**Input records**
================

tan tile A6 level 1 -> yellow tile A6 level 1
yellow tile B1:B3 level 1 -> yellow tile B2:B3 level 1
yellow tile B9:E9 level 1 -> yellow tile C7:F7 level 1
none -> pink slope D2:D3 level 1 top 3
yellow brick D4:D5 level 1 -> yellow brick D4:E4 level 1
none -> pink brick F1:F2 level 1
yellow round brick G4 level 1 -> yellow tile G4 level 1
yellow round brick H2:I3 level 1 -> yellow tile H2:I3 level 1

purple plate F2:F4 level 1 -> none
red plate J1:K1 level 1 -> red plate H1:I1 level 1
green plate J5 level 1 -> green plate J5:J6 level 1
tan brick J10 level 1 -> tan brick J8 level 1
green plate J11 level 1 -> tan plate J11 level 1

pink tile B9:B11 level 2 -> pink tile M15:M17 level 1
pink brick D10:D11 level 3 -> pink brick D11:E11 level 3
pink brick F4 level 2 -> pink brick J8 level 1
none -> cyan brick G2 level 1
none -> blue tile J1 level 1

================

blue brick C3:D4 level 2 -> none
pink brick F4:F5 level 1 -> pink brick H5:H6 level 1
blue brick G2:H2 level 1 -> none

================

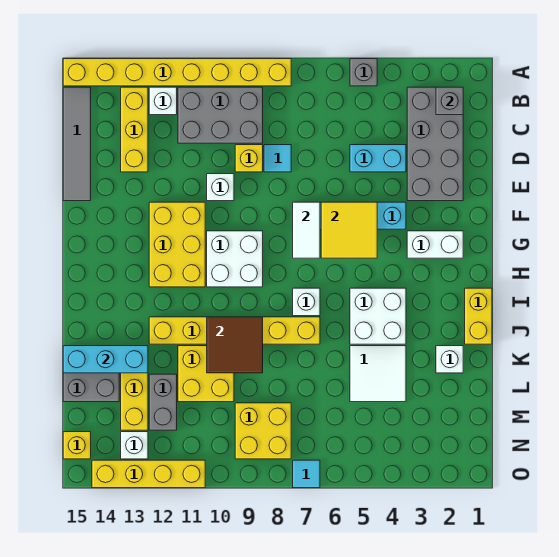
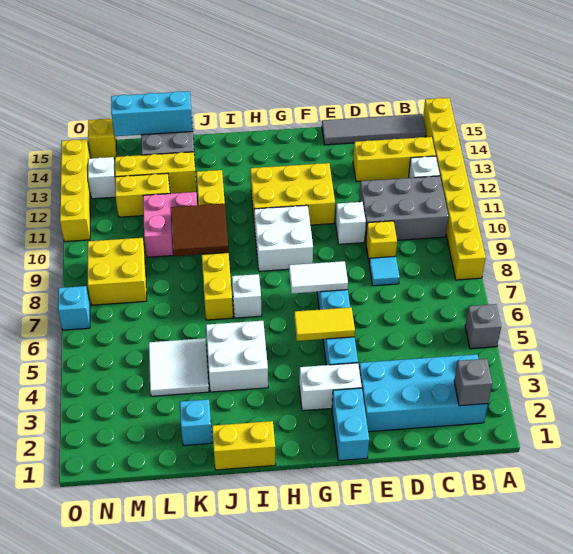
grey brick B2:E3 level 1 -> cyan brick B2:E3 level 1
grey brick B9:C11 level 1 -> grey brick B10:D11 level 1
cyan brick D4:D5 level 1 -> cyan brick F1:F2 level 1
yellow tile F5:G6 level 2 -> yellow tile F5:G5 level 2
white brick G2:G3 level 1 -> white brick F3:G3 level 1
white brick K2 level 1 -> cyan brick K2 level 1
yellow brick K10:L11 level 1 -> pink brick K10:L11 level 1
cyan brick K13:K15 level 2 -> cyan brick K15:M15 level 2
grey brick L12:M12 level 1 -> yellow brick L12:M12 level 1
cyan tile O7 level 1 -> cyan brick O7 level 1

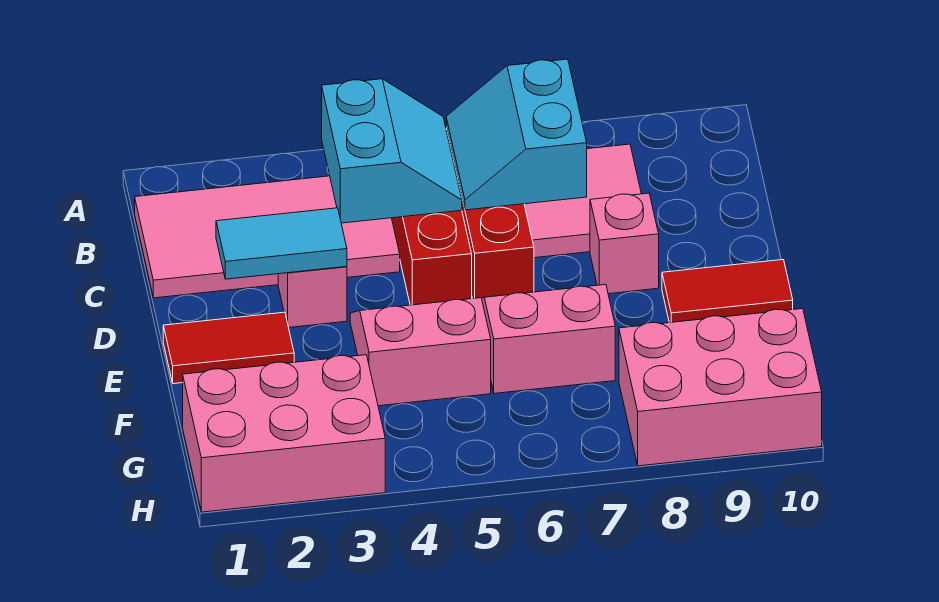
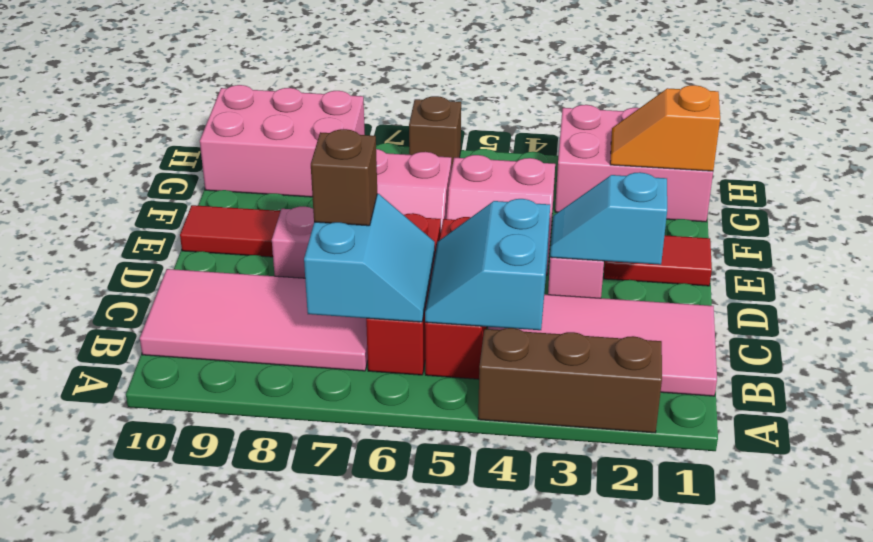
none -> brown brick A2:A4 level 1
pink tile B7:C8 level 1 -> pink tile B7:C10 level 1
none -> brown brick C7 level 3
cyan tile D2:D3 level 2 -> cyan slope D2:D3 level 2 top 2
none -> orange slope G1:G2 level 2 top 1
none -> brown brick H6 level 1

================

**Work instructions**
Taking the listing above as the source, transcribe only the lines starting at the line with "tan tile A6 level 1 -> yellow tile A6 level 1" and going through the line with "green plate J5 level", unaltered and with both ends included.

**Exercise output**
tan tile A6 level 1 -> yellow tile A6 level 1
yellow tile B1:B3 level 1 -> yellow tile B2:B3 level 1
yellow tile B9:E9 level 1 -> yellow tile C7:F7 level 1
none -> pink slope D2:D3 level 1 top 3
yellow brick D4:D5 level 1 -> yellow brick D4:E4 level 1
none -> pink brick F1:F2 level 1
yellow round brick G4 level 1 -> yellow tile G4 level 1
yellow round brick H2:I3 level 1 -> yellow tile H2:I3 level 1

purple plate F2:F4 level 1 -> none
red plate J1:K1 level 1 -> red plate H1:I1 level 1
green plate J5 level 1 -> green plate J5:J6 level 1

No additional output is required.